▶ Task item
Begin at the line that has "orange_badabevo 726 293", stop after the line that has "yellow_bagamizol 635 281", and print exactly those lines from the records below, without any pictures.

[Start of Attachment]

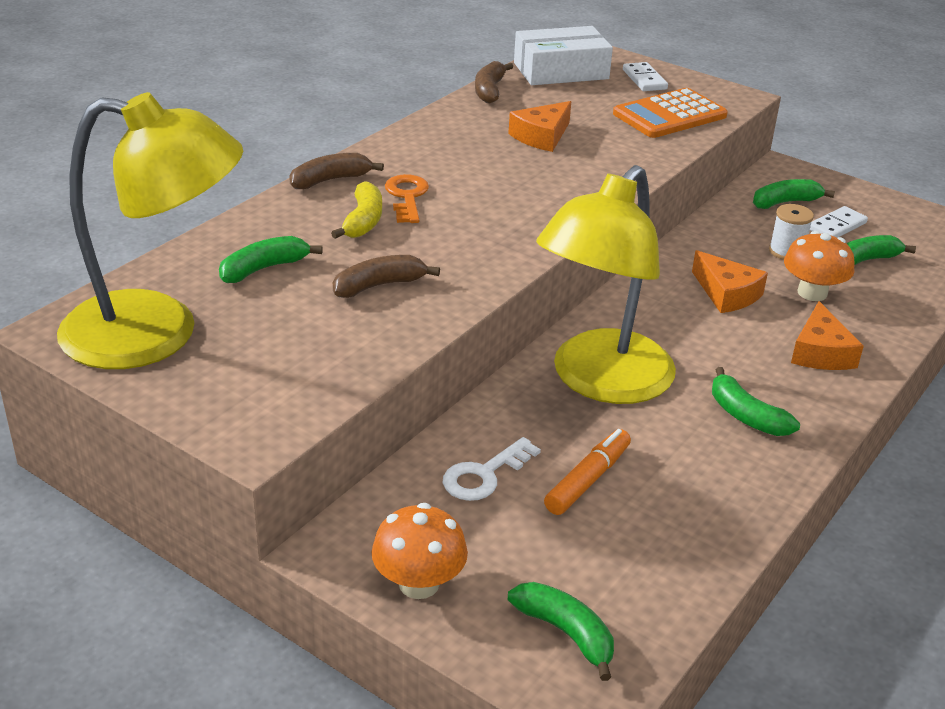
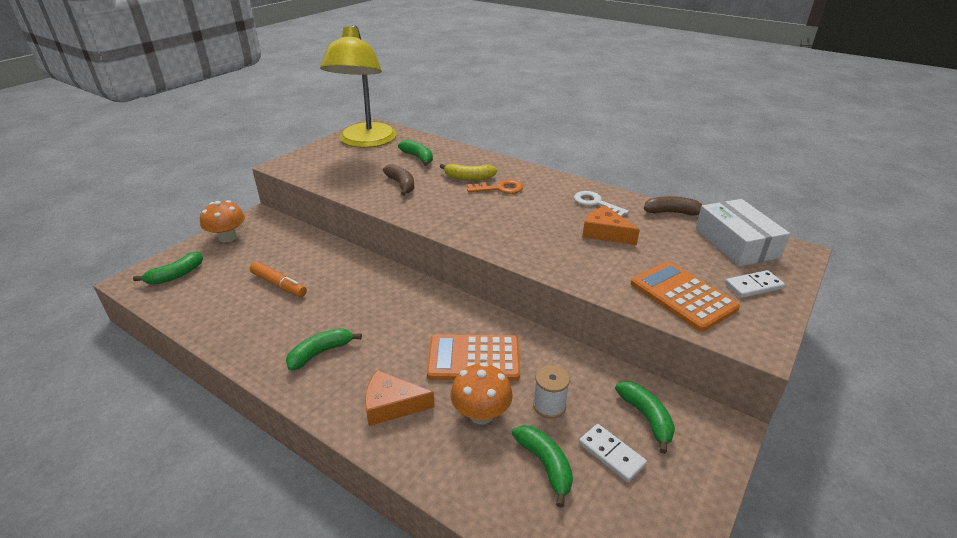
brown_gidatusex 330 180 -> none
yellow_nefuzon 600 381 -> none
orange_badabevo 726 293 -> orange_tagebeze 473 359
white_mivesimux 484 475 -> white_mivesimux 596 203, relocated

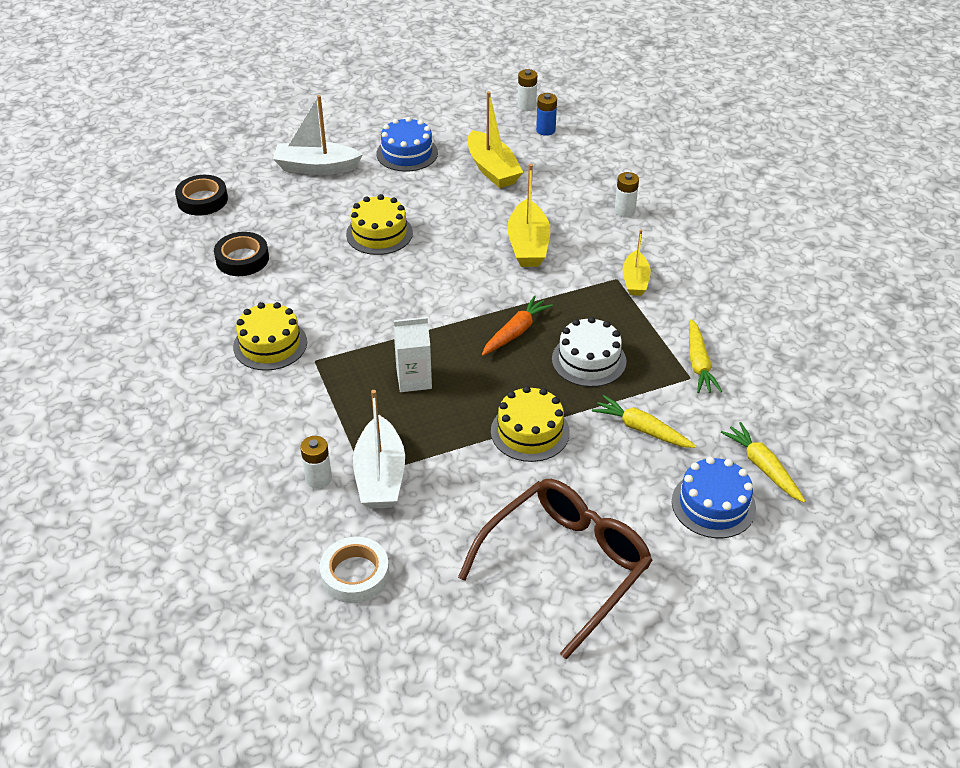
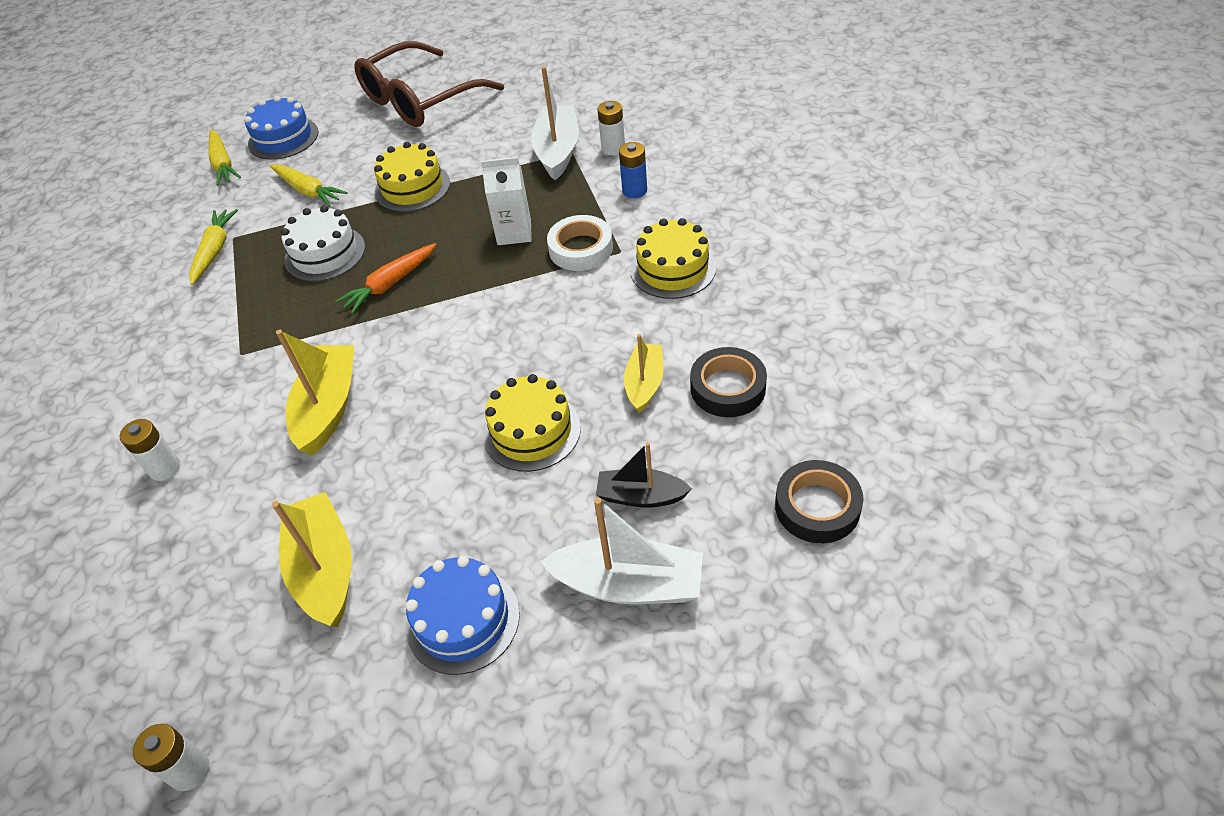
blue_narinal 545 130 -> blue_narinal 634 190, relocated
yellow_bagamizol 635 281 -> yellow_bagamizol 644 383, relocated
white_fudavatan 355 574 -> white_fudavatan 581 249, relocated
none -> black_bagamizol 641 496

[End of Attachment]
[Start of Attachment]

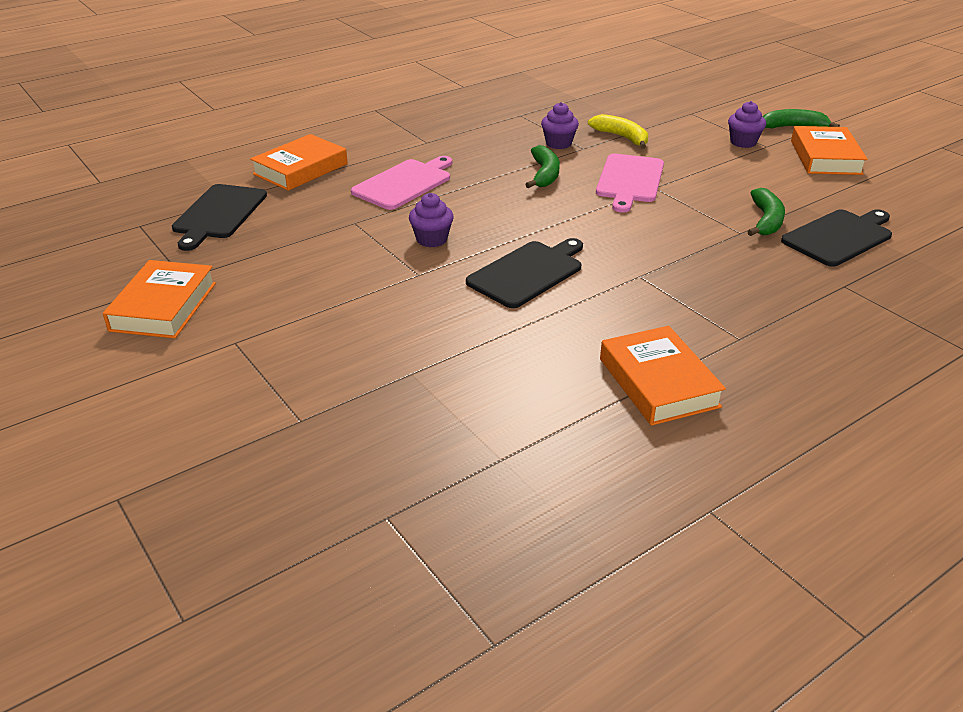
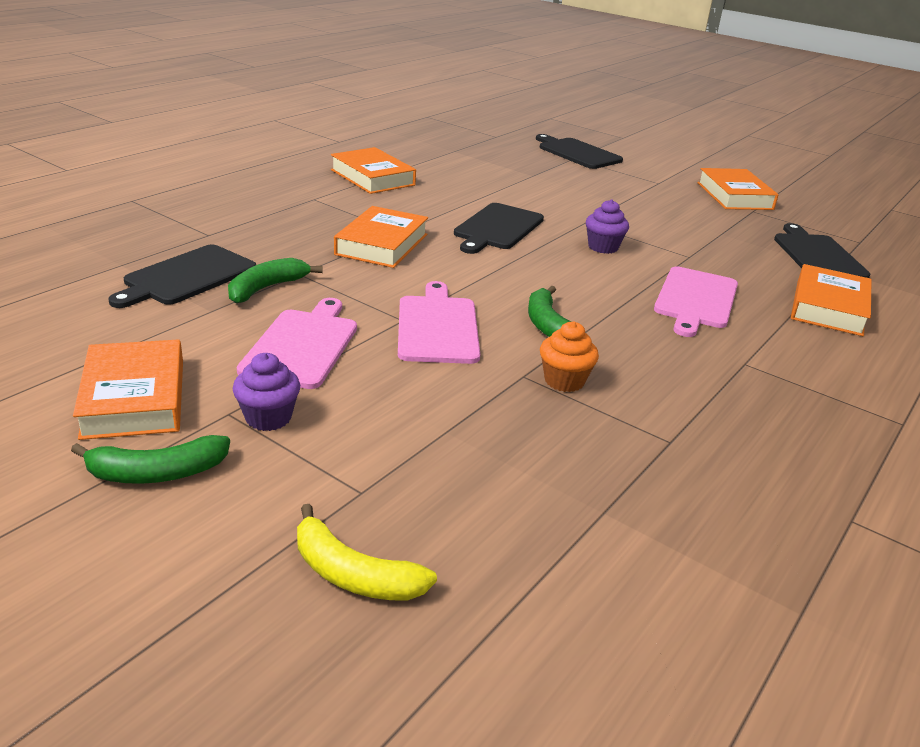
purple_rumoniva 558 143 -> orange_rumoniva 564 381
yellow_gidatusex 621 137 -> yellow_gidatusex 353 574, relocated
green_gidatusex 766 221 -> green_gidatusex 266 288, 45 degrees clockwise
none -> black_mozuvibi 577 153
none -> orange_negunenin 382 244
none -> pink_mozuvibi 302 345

[End of Attachment]

▶ Task solution
orange_badabevo 726 293 -> orange_tagebeze 473 359
white_mivesimux 484 475 -> white_mivesimux 596 203, relocated

blue_narinal 545 130 -> blue_narinal 634 190, relocated
yellow_bagamizol 635 281 -> yellow_bagamizol 644 383, relocated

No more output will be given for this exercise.